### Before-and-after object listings
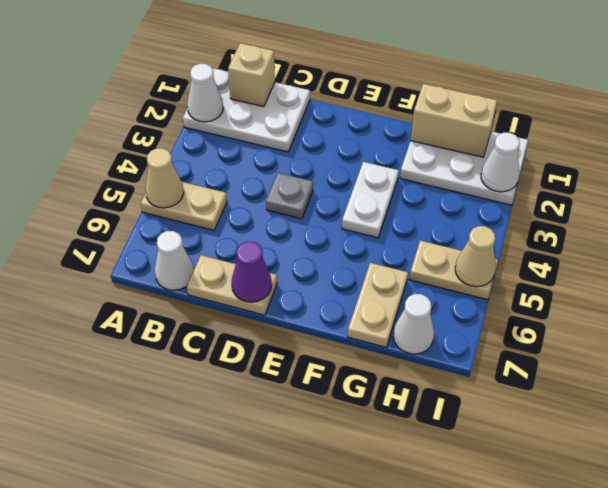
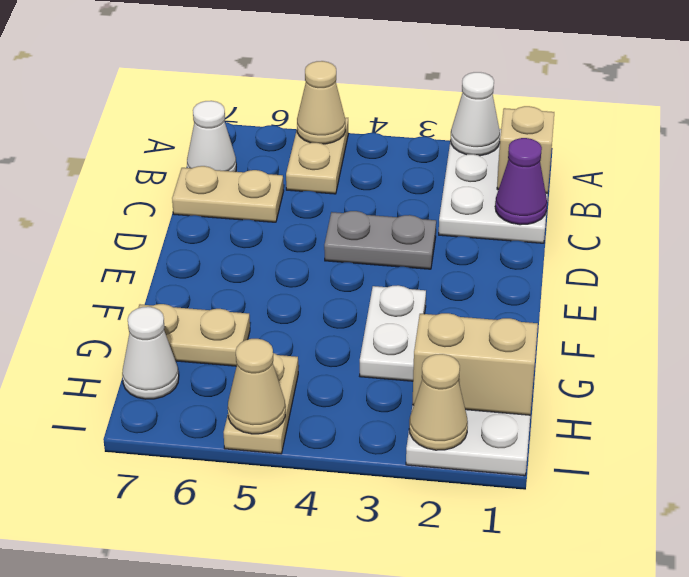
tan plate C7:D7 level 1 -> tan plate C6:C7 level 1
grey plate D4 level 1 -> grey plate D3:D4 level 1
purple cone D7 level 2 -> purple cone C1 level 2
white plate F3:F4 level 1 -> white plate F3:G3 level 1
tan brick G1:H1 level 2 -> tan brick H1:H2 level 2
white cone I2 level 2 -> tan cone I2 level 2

### PROBLEM STATEMENT
Leaving the pictures aside, output each entry above exactly as written.

### TASK RESPONSE
tan plate C7:D7 level 1 -> tan plate C6:C7 level 1
grey plate D4 level 1 -> grey plate D3:D4 level 1
purple cone D7 level 2 -> purple cone C1 level 2
white plate F3:F4 level 1 -> white plate F3:G3 level 1
tan brick G1:H1 level 2 -> tan brick H1:H2 level 2
white cone I2 level 2 -> tan cone I2 level 2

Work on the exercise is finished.